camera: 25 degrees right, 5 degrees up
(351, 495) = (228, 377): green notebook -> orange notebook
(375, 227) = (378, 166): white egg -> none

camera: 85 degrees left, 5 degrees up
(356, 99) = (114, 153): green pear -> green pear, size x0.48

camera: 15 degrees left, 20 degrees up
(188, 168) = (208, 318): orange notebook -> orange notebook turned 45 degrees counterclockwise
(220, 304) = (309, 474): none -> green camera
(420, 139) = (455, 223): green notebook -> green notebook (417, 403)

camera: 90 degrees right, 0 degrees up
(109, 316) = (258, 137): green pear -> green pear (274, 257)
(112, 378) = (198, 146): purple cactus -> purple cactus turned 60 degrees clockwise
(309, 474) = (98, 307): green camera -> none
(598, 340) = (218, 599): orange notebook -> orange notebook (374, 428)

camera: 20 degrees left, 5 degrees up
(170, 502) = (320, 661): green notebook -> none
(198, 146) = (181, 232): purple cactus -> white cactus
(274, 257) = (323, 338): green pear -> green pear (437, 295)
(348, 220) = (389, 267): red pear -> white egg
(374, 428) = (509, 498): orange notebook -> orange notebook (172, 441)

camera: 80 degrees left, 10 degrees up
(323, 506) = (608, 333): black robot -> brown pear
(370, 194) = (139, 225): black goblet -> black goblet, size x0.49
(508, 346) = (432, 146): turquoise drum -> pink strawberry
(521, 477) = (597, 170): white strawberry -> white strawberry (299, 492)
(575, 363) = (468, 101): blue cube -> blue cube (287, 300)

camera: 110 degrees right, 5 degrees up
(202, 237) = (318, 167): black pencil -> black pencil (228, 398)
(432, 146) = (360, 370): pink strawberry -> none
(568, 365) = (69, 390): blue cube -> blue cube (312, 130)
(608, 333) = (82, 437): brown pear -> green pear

● ● ● ●

• **ACTIVITY**
Please restate every line of the records exactly.

• **WRITTEN RESPONSE**
camera: 25 degrees right, 5 degrees up
(351, 495) = (228, 377): green notebook -> orange notebook
(375, 227) = (378, 166): white egg -> none

camera: 85 degrees left, 5 degrees up
(356, 99) = (114, 153): green pear -> green pear, size x0.48

camera: 15 degrees left, 20 degrees up
(188, 168) = (208, 318): orange notebook -> orange notebook turned 45 degrees counterclockwise
(220, 304) = (309, 474): none -> green camera
(420, 139) = (455, 223): green notebook -> green notebook (417, 403)

camera: 90 degrees right, 0 degrees up
(109, 316) = (258, 137): green pear -> green pear (274, 257)
(112, 378) = (198, 146): purple cactus -> purple cactus turned 60 degrees clockwise
(309, 474) = (98, 307): green camera -> none
(598, 340) = (218, 599): orange notebook -> orange notebook (374, 428)

camera: 20 degrees left, 5 degrees up
(170, 502) = (320, 661): green notebook -> none
(198, 146) = (181, 232): purple cactus -> white cactus
(274, 257) = (323, 338): green pear -> green pear (437, 295)
(348, 220) = (389, 267): red pear -> white egg
(374, 428) = (509, 498): orange notebook -> orange notebook (172, 441)

camera: 80 degrees left, 10 degrees up
(323, 506) = (608, 333): black robot -> brown pear
(370, 194) = (139, 225): black goblet -> black goblet, size x0.49
(508, 346) = (432, 146): turquoise drum -> pink strawberry
(521, 477) = (597, 170): white strawberry -> white strawberry (299, 492)
(575, 363) = (468, 101): blue cube -> blue cube (287, 300)

camera: 110 degrees right, 5 degrees up
(202, 237) = (318, 167): black pencil -> black pencil (228, 398)
(432, 146) = (360, 370): pink strawberry -> none
(568, 365) = (69, 390): blue cube -> blue cube (312, 130)
(608, 333) = (82, 437): brown pear -> green pear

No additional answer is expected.